(Exercise material begins)

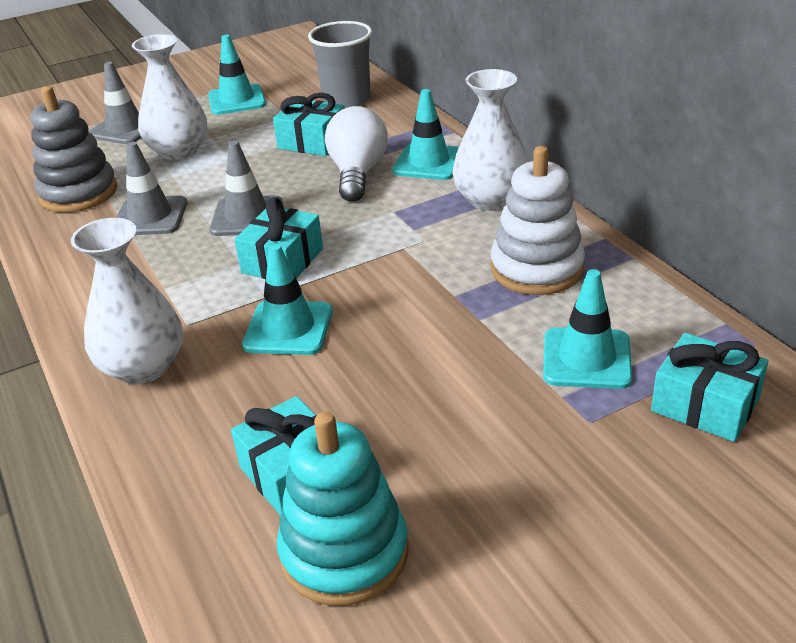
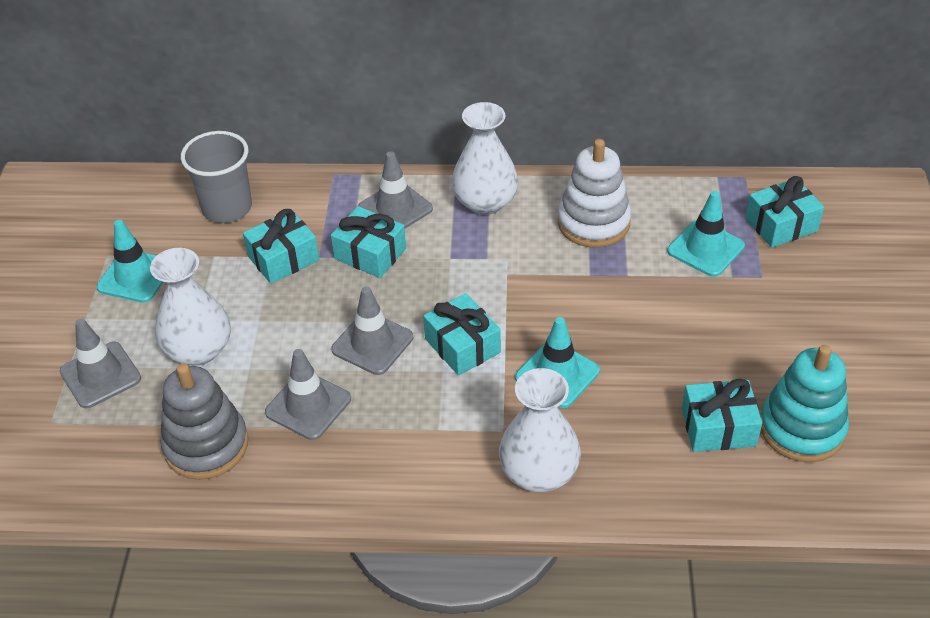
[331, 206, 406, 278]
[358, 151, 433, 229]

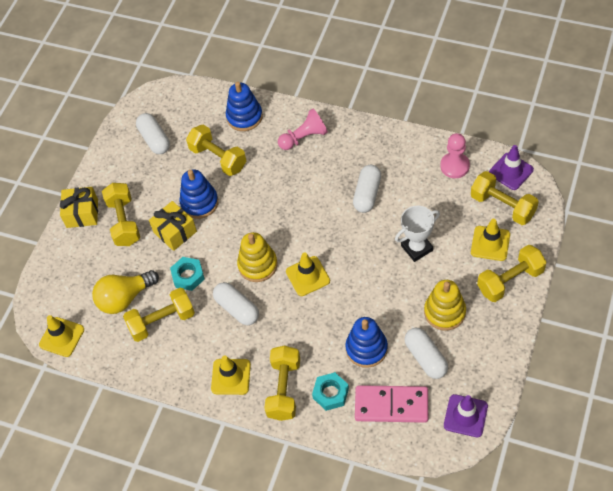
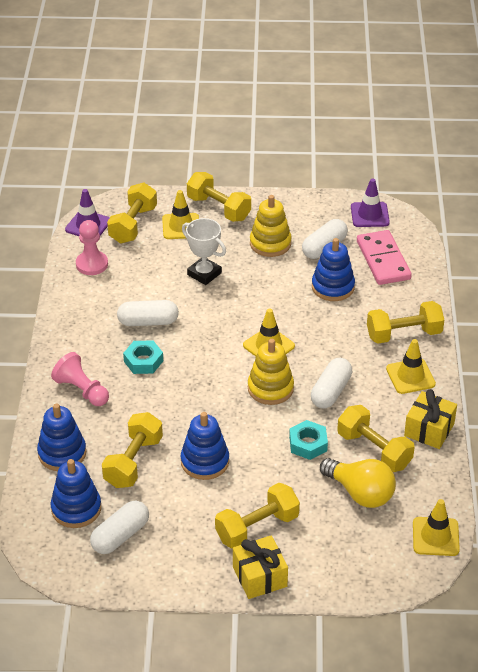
[404, 389, 457, 449]
[123, 340, 163, 374]
[50, 459, 101, 528]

(Exercise material ends)

• **Problem statement**:
The entries above need to be output again in full, exactly, and without pictures.

• **Answer to this task**:
[331, 206, 406, 278]
[358, 151, 433, 229]

[404, 389, 457, 449]
[123, 340, 163, 374]
[50, 459, 101, 528]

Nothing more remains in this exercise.